WHAT TO DO. Here the answer must be the exact run of lines from the line holding "This is a 0.5" to the end of the material below, and nothing else.

GIVEN RECORDS.
───
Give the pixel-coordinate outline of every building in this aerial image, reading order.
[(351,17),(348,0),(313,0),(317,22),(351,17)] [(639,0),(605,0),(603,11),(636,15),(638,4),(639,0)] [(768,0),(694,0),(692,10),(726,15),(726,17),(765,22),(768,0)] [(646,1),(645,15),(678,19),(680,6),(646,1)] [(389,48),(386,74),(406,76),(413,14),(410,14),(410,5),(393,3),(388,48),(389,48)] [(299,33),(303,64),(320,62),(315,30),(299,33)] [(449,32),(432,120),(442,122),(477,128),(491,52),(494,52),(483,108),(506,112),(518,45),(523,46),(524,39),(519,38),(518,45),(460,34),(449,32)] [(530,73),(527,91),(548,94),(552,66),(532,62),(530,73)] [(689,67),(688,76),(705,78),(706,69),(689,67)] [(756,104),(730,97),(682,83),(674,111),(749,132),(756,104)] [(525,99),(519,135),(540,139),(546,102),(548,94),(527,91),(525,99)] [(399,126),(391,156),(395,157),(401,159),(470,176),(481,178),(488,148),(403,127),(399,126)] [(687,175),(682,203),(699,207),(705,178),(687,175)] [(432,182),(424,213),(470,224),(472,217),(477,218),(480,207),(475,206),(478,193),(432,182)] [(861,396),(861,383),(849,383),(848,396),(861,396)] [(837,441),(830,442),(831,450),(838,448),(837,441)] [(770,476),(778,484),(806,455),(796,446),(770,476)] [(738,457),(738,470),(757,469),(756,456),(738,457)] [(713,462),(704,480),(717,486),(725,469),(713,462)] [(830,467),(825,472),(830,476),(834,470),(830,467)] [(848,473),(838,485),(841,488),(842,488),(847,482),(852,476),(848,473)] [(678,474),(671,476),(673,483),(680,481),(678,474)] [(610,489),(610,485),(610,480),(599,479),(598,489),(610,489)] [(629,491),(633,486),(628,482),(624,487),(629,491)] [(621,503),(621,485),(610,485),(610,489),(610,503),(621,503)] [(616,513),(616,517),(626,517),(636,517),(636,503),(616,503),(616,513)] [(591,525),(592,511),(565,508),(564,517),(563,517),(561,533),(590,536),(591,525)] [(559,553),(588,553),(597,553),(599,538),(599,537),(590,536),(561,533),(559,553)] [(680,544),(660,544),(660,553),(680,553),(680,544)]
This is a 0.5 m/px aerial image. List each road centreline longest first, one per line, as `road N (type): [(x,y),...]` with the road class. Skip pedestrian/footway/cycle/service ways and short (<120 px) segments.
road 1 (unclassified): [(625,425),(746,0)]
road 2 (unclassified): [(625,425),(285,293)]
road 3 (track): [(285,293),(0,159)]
───
RESPONSE TO THIS EXERCISE.
This is a 0.5 m/px aerial image. List each road centreline longest first, one per line, as `road N (type): [(x,y),...]` with the road class. Skip pedestrian/footway/cycle/service ways and short (<120 px) segments.
road 1 (unclassified): [(625,425),(746,0)]
road 2 (unclassified): [(625,425),(285,293)]
road 3 (track): [(285,293),(0,159)]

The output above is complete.